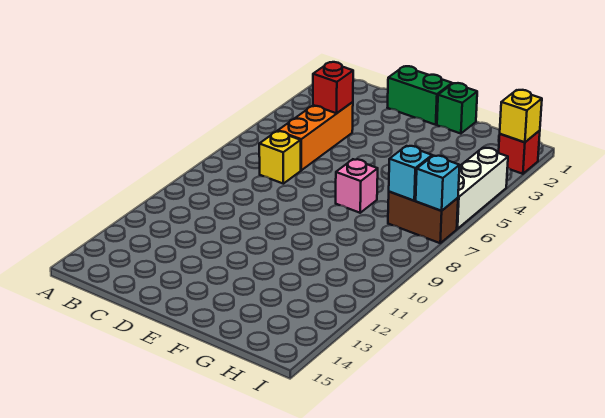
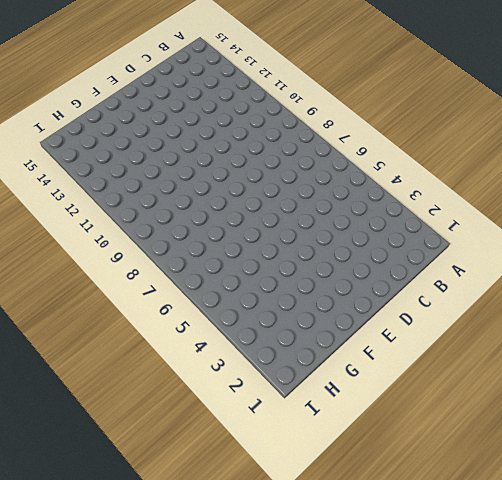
none -> orange brick C4:C6 level 1
none -> yellow brick C7 level 1
none -> green brick D1:E1 level 1

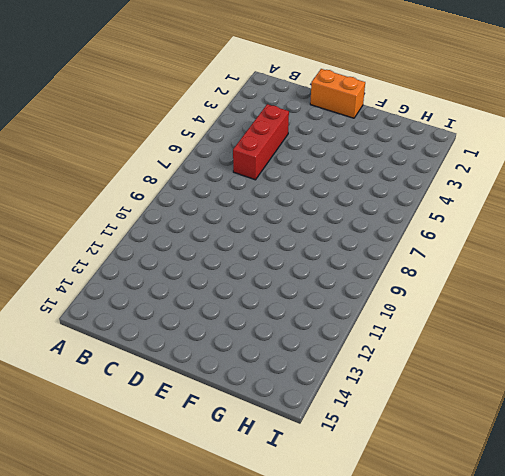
red brick C4:C6 level 1 -> orange brick C4:C6 level 1
orange brick D1:E1 level 1 -> green brick D1:E1 level 1
none -> yellow brick C7 level 1
none -> green brick F1 level 1
none -> pink brick F7 level 1

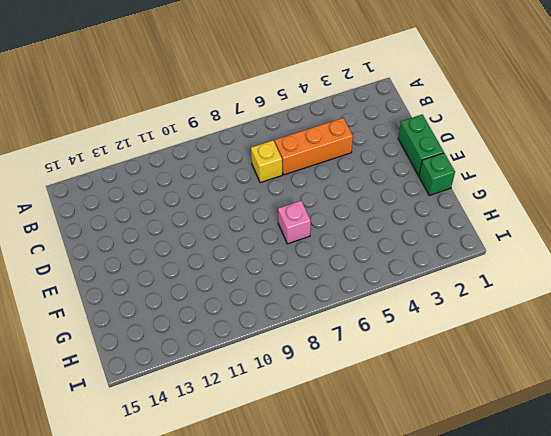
none -> brown brick H7:I7 level 1
none -> red brick I2 level 1
none -> white brick I4:I6 level 1

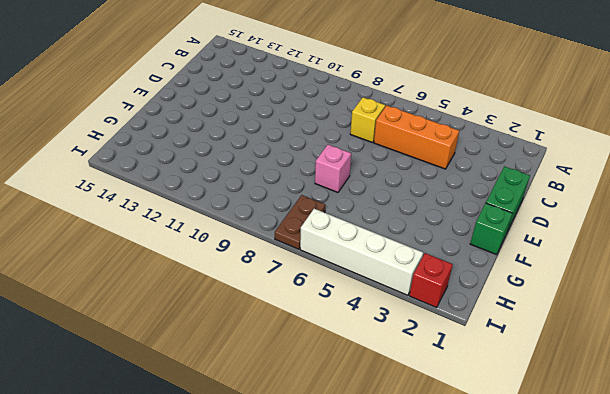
brown plate H7:I7 level 1 -> brown brick H7:I7 level 1
white brick I3:I6 level 1 -> white brick I4:I6 level 1
none -> red brick C4 level 2
none -> cyan brick H7 level 2
none -> yellow brick I2 level 2

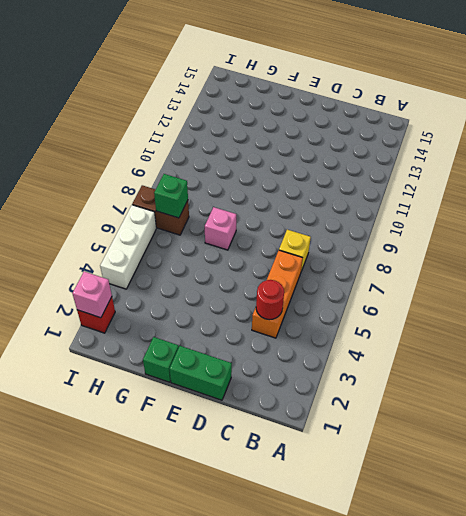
red round brick C4 level 2 -> red brick C4 level 2
green brick H7 level 2 -> cyan brick H7 level 2
pink brick I2 level 2 -> yellow brick I2 level 2
none -> cyan brick I7 level 2

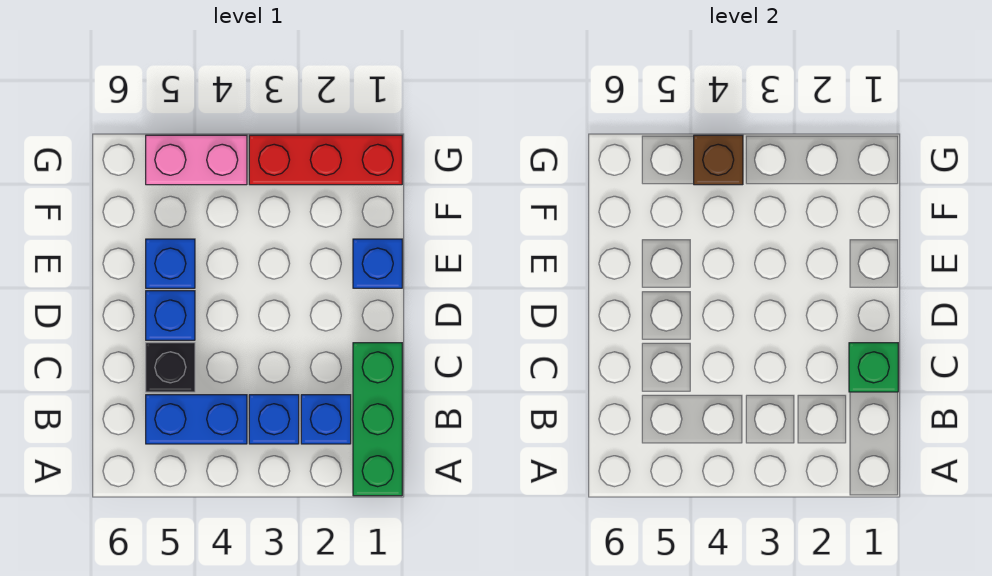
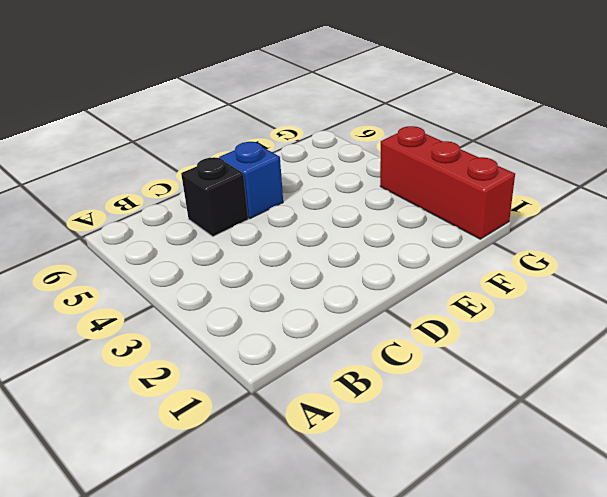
none -> green brick A1:C1 level 1
none -> blue brick B2 level 1
none -> blue brick B3 level 1

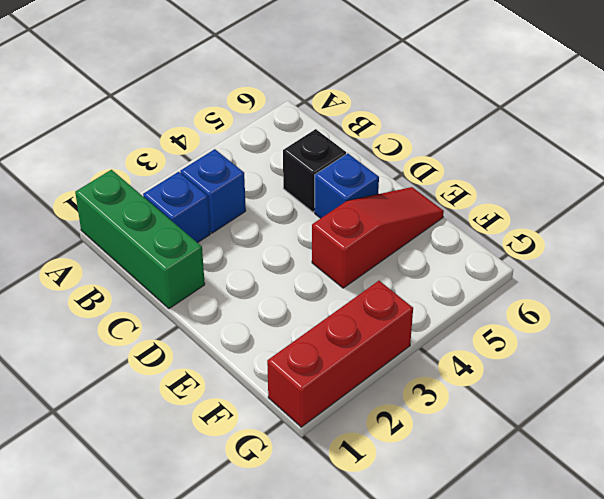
red slope E4:E6 level 1 top 4 -> blue brick E5 level 1
none -> blue brick B4:B5 level 1
none -> blue brick E1 level 1
none -> pink brick G4:G5 level 1

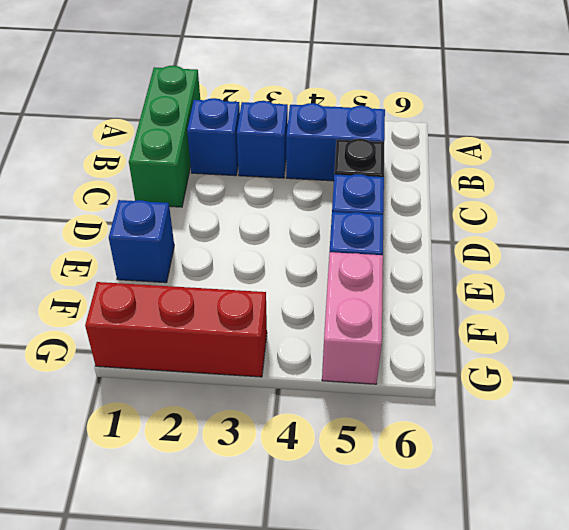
pink brick F5:G5 level 1 -> pink brick G4:G5 level 1
none -> green brick C1 level 2
none -> brown brick G4 level 2

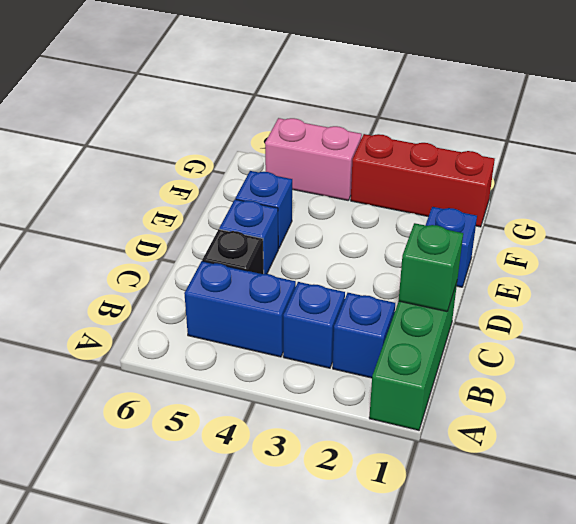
none -> brown brick G4 level 2

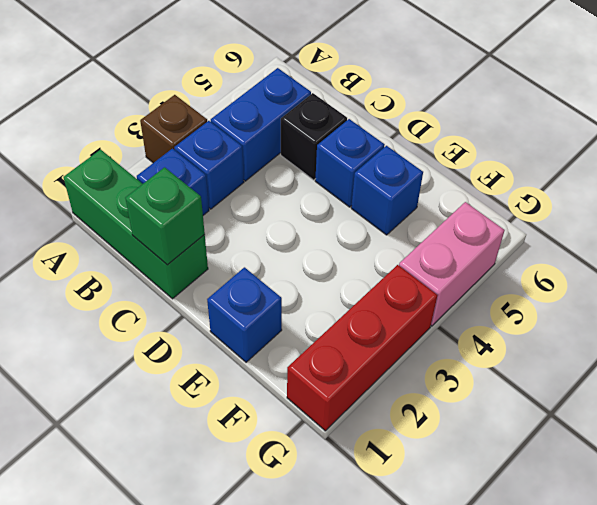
brown brick A3 level 1 -> brown brick G4 level 2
┄┄┄┄┄┄┄┄┄┄
- **Aim of the task**
Without including any pictures, set down word for word every line from the one containing "none -> green brick C1 level 2" through the last line of the material.

- **Result for this exercise**
none -> green brick C1 level 2
none -> brown brick G4 level 2

none -> brown brick G4 level 2

brown brick A3 level 1 -> brown brick G4 level 2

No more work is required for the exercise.